■ INSTRUCTIONS TO FOLLOW
Within the data below, tally the lines that contain "green" and state only the total.

========================================================================

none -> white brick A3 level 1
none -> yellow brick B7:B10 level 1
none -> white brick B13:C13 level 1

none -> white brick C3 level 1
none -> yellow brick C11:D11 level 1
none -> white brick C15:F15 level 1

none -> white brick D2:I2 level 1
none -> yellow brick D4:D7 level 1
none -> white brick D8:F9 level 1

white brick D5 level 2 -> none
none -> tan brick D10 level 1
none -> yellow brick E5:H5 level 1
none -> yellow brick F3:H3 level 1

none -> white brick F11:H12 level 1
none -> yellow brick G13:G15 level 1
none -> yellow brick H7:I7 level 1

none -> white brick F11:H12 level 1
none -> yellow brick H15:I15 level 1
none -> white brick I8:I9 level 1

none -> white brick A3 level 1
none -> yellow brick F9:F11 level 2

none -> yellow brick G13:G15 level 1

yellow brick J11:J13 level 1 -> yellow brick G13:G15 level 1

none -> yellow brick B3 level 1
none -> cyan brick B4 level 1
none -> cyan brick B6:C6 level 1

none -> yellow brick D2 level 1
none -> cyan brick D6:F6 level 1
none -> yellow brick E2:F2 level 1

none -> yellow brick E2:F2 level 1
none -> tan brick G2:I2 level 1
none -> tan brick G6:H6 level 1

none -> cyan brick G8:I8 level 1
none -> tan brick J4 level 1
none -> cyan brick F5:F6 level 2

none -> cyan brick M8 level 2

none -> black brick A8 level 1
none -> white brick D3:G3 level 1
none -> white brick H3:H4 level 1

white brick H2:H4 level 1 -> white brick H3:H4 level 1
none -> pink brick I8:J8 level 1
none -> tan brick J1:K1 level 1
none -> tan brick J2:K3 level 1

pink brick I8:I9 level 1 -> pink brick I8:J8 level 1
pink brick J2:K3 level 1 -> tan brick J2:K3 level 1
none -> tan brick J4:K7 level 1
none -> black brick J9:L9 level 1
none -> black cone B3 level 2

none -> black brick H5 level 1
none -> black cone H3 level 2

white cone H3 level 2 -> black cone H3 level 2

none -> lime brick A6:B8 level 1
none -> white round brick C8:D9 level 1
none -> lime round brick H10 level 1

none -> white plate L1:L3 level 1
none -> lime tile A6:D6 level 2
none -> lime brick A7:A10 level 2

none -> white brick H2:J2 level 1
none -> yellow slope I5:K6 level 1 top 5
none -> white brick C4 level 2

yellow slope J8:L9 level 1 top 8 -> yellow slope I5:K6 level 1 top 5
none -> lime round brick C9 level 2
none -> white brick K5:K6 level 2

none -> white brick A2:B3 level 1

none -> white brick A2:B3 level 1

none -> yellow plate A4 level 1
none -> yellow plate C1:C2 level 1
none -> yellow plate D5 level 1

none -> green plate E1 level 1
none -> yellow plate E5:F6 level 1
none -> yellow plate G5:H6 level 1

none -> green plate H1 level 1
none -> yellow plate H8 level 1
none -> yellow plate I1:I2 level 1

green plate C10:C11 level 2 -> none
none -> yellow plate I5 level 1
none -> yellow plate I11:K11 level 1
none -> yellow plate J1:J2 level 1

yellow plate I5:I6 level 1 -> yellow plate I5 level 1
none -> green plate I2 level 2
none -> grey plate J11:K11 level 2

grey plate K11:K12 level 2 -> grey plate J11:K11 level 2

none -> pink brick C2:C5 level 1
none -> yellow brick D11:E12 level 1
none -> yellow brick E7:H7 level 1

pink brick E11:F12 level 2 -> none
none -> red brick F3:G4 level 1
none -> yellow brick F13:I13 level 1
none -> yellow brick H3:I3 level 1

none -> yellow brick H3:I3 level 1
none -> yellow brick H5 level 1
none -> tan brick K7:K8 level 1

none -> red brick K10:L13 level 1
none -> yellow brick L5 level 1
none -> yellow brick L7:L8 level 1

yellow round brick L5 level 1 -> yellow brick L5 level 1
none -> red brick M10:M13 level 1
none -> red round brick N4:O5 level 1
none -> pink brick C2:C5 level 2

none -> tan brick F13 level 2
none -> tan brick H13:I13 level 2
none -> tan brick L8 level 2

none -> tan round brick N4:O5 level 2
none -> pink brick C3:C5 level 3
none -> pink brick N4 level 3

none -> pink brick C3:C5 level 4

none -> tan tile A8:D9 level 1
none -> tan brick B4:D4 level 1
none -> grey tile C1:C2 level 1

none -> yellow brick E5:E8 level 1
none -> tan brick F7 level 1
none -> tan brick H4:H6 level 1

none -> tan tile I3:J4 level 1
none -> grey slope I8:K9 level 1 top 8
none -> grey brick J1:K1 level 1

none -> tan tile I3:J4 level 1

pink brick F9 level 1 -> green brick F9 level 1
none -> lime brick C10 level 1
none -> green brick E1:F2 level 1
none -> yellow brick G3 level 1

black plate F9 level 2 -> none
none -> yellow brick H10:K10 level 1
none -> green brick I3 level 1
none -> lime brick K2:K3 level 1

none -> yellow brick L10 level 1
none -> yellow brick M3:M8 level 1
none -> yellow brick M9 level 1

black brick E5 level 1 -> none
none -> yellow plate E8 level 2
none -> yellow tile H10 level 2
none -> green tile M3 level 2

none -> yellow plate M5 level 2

========================================================================

■ TASK ANSWER
8